-- Opening Marker --

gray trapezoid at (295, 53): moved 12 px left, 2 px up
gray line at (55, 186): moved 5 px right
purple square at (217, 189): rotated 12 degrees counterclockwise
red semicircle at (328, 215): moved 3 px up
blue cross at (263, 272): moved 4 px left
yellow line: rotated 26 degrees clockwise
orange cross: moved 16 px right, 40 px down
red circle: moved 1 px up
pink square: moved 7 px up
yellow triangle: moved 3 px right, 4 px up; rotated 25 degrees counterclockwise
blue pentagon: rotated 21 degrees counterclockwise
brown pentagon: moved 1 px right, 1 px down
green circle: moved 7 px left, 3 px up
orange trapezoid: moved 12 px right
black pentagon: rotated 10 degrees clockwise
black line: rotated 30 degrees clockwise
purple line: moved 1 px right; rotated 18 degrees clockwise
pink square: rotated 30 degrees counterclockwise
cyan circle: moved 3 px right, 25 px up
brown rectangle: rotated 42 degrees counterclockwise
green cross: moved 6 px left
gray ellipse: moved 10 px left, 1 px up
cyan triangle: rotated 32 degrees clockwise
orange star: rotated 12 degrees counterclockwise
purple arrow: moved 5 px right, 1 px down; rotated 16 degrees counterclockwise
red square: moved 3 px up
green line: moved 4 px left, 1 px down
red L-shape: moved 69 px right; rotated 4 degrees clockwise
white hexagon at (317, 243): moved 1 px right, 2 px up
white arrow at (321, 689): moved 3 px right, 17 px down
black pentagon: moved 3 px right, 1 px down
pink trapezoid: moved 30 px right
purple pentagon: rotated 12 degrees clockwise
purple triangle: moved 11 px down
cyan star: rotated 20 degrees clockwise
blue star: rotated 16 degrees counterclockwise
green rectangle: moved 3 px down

-- Closing Marker --

■ **Work required**: Every entry needs to be copied again, word for word.

■ **The completed task**:
gray trapezoid at (295, 53): moved 12 px left, 2 px up
gray line at (55, 186): moved 5 px right
purple square at (217, 189): rotated 12 degrees counterclockwise
red semicircle at (328, 215): moved 3 px up
blue cross at (263, 272): moved 4 px left
yellow line: rotated 26 degrees clockwise
orange cross: moved 16 px right, 40 px down
red circle: moved 1 px up
pink square: moved 7 px up
yellow triangle: moved 3 px right, 4 px up; rotated 25 degrees counterclockwise
blue pentagon: rotated 21 degrees counterclockwise
brown pentagon: moved 1 px right, 1 px down
green circle: moved 7 px left, 3 px up
orange trapezoid: moved 12 px right
black pentagon: rotated 10 degrees clockwise
black line: rotated 30 degrees clockwise
purple line: moved 1 px right; rotated 18 degrees clockwise
pink square: rotated 30 degrees counterclockwise
cyan circle: moved 3 px right, 25 px up
brown rectangle: rotated 42 degrees counterclockwise
green cross: moved 6 px left
gray ellipse: moved 10 px left, 1 px up
cyan triangle: rotated 32 degrees clockwise
orange star: rotated 12 degrees counterclockwise
purple arrow: moved 5 px right, 1 px down; rotated 16 degrees counterclockwise
red square: moved 3 px up
green line: moved 4 px left, 1 px down
red L-shape: moved 69 px right; rotated 4 degrees clockwise
white hexagon at (317, 243): moved 1 px right, 2 px up
white arrow at (321, 689): moved 3 px right, 17 px down
black pentagon: moved 3 px right, 1 px down
pink trapezoid: moved 30 px right
purple pentagon: rotated 12 degrees clockwise
purple triangle: moved 11 px down
cyan star: rotated 20 degrees clockwise
blue star: rotated 16 degrees counterclockwise
green rectangle: moved 3 px down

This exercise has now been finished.